■ Given exercise: Please copy all of the items below word for word, keeping them in the same order.

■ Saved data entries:
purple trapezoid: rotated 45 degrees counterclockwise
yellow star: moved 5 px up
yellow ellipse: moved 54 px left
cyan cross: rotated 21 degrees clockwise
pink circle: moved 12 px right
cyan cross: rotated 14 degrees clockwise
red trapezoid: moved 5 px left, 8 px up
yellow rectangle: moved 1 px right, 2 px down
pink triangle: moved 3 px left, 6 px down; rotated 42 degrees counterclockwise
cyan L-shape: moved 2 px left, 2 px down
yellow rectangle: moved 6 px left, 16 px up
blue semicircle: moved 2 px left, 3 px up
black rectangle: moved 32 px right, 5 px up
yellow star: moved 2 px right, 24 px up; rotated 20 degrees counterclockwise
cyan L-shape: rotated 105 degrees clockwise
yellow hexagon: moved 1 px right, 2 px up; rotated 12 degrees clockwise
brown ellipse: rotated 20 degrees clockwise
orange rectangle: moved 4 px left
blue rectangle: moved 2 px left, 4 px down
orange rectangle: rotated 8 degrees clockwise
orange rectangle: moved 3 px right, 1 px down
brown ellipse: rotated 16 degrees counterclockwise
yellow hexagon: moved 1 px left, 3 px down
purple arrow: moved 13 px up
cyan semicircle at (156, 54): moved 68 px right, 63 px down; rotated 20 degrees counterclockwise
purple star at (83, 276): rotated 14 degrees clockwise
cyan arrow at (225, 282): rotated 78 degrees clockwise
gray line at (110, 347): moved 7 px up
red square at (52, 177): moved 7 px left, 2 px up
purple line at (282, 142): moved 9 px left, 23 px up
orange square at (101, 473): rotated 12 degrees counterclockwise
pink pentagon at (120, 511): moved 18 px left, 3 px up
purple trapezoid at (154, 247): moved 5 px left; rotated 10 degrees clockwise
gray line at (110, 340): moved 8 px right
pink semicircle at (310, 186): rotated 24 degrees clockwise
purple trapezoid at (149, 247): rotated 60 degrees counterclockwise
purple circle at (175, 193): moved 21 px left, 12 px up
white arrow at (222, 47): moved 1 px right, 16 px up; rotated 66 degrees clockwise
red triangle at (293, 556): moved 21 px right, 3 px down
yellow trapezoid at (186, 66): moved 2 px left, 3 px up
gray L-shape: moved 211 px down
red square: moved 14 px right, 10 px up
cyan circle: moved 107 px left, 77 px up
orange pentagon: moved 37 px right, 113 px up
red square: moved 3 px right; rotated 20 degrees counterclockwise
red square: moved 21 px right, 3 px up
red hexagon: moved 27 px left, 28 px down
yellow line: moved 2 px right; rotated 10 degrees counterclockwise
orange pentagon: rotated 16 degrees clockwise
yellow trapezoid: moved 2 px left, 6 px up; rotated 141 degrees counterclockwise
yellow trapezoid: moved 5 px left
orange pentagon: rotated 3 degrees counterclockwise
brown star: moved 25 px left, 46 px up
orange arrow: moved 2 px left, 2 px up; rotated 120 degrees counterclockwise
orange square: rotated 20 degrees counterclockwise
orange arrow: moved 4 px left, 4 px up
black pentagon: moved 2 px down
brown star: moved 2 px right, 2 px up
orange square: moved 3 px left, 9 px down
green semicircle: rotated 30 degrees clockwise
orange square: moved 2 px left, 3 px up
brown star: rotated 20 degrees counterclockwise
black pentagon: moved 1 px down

■ Full answer:
purple trapezoid: rotated 45 degrees counterclockwise
yellow star: moved 5 px up
yellow ellipse: moved 54 px left
cyan cross: rotated 21 degrees clockwise
pink circle: moved 12 px right
cyan cross: rotated 14 degrees clockwise
red trapezoid: moved 5 px left, 8 px up
yellow rectangle: moved 1 px right, 2 px down
pink triangle: moved 3 px left, 6 px down; rotated 42 degrees counterclockwise
cyan L-shape: moved 2 px left, 2 px down
yellow rectangle: moved 6 px left, 16 px up
blue semicircle: moved 2 px left, 3 px up
black rectangle: moved 32 px right, 5 px up
yellow star: moved 2 px right, 24 px up; rotated 20 degrees counterclockwise
cyan L-shape: rotated 105 degrees clockwise
yellow hexagon: moved 1 px right, 2 px up; rotated 12 degrees clockwise
brown ellipse: rotated 20 degrees clockwise
orange rectangle: moved 4 px left
blue rectangle: moved 2 px left, 4 px down
orange rectangle: rotated 8 degrees clockwise
orange rectangle: moved 3 px right, 1 px down
brown ellipse: rotated 16 degrees counterclockwise
yellow hexagon: moved 1 px left, 3 px down
purple arrow: moved 13 px up
cyan semicircle at (156, 54): moved 68 px right, 63 px down; rotated 20 degrees counterclockwise
purple star at (83, 276): rotated 14 degrees clockwise
cyan arrow at (225, 282): rotated 78 degrees clockwise
gray line at (110, 347): moved 7 px up
red square at (52, 177): moved 7 px left, 2 px up
purple line at (282, 142): moved 9 px left, 23 px up
orange square at (101, 473): rotated 12 degrees counterclockwise
pink pentagon at (120, 511): moved 18 px left, 3 px up
purple trapezoid at (154, 247): moved 5 px left; rotated 10 degrees clockwise
gray line at (110, 340): moved 8 px right
pink semicircle at (310, 186): rotated 24 degrees clockwise
purple trapezoid at (149, 247): rotated 60 degrees counterclockwise
purple circle at (175, 193): moved 21 px left, 12 px up
white arrow at (222, 47): moved 1 px right, 16 px up; rotated 66 degrees clockwise
red triangle at (293, 556): moved 21 px right, 3 px down
yellow trapezoid at (186, 66): moved 2 px left, 3 px up
gray L-shape: moved 211 px down
red square: moved 14 px right, 10 px up
cyan circle: moved 107 px left, 77 px up
orange pentagon: moved 37 px right, 113 px up
red square: moved 3 px right; rotated 20 degrees counterclockwise
red square: moved 21 px right, 3 px up
red hexagon: moved 27 px left, 28 px down
yellow line: moved 2 px right; rotated 10 degrees counterclockwise
orange pentagon: rotated 16 degrees clockwise
yellow trapezoid: moved 2 px left, 6 px up; rotated 141 degrees counterclockwise
yellow trapezoid: moved 5 px left
orange pentagon: rotated 3 degrees counterclockwise
brown star: moved 25 px left, 46 px up
orange arrow: moved 2 px left, 2 px up; rotated 120 degrees counterclockwise
orange square: rotated 20 degrees counterclockwise
orange arrow: moved 4 px left, 4 px up
black pentagon: moved 2 px down
brown star: moved 2 px right, 2 px up
orange square: moved 3 px left, 9 px down
green semicircle: rotated 30 degrees clockwise
orange square: moved 2 px left, 3 px up
brown star: rotated 20 degrees counterclockwise
black pentagon: moved 1 px down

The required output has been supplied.